* What you should do
Print every record below exactly as it stands.

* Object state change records

[Start of Attachment]

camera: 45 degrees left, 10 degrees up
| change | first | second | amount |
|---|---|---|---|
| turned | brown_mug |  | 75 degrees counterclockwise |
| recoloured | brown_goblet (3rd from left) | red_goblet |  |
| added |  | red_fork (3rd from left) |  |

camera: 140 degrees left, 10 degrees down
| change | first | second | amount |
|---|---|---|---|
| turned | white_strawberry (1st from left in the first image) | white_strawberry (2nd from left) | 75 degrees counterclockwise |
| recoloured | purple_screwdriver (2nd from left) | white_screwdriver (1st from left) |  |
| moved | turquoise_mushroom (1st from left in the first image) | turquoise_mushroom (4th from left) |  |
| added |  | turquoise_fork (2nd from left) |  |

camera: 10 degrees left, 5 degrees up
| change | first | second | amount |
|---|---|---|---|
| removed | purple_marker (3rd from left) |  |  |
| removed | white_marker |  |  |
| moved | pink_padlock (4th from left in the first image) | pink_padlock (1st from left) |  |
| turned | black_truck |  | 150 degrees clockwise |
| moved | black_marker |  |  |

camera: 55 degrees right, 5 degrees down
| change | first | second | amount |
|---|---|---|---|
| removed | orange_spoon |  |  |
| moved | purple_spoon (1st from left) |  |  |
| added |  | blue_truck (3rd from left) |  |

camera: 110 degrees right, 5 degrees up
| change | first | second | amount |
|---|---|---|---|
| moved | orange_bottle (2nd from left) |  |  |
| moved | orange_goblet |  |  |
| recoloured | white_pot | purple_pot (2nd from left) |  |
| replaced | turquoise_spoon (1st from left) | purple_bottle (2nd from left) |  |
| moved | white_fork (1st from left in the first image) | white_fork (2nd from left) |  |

[End of Attachment]

* Your response
camera: 45 degrees left, 10 degrees up
| change | first | second | amount |
|---|---|---|---|
| turned | brown_mug |  | 75 degrees counterclockwise |
| recoloured | brown_goblet (3rd from left) | red_goblet |  |
| added |  | red_fork (3rd from left) |  |

camera: 140 degrees left, 10 degrees down
| change | first | second | amount |
|---|---|---|---|
| turned | white_strawberry (1st from left in the first image) | white_strawberry (2nd from left) | 75 degrees counterclockwise |
| recoloured | purple_screwdriver (2nd from left) | white_screwdriver (1st from left) |  |
| moved | turquoise_mushroom (1st from left in the first image) | turquoise_mushroom (4th from left) |  |
| added |  | turquoise_fork (2nd from left) |  |

camera: 10 degrees left, 5 degrees up
| change | first | second | amount |
|---|---|---|---|
| removed | purple_marker (3rd from left) |  |  |
| removed | white_marker |  |  |
| moved | pink_padlock (4th from left in the first image) | pink_padlock (1st from left) |  |
| turned | black_truck |  | 150 degrees clockwise |
| moved | black_marker |  |  |

camera: 55 degrees right, 5 degrees down
| change | first | second | amount |
|---|---|---|---|
| removed | orange_spoon |  |  |
| moved | purple_spoon (1st from left) |  |  |
| added |  | blue_truck (3rd from left) |  |

camera: 110 degrees right, 5 degrees up
| change | first | second | amount |
|---|---|---|---|
| moved | orange_bottle (2nd from left) |  |  |
| moved | orange_goblet |  |  |
| recoloured | white_pot | purple_pot (2nd from left) |  |
| replaced | turquoise_spoon (1st from left) | purple_bottle (2nd from left) |  |
| moved | white_fork (1st from left in the first image) | white_fork (2nd from left) |  |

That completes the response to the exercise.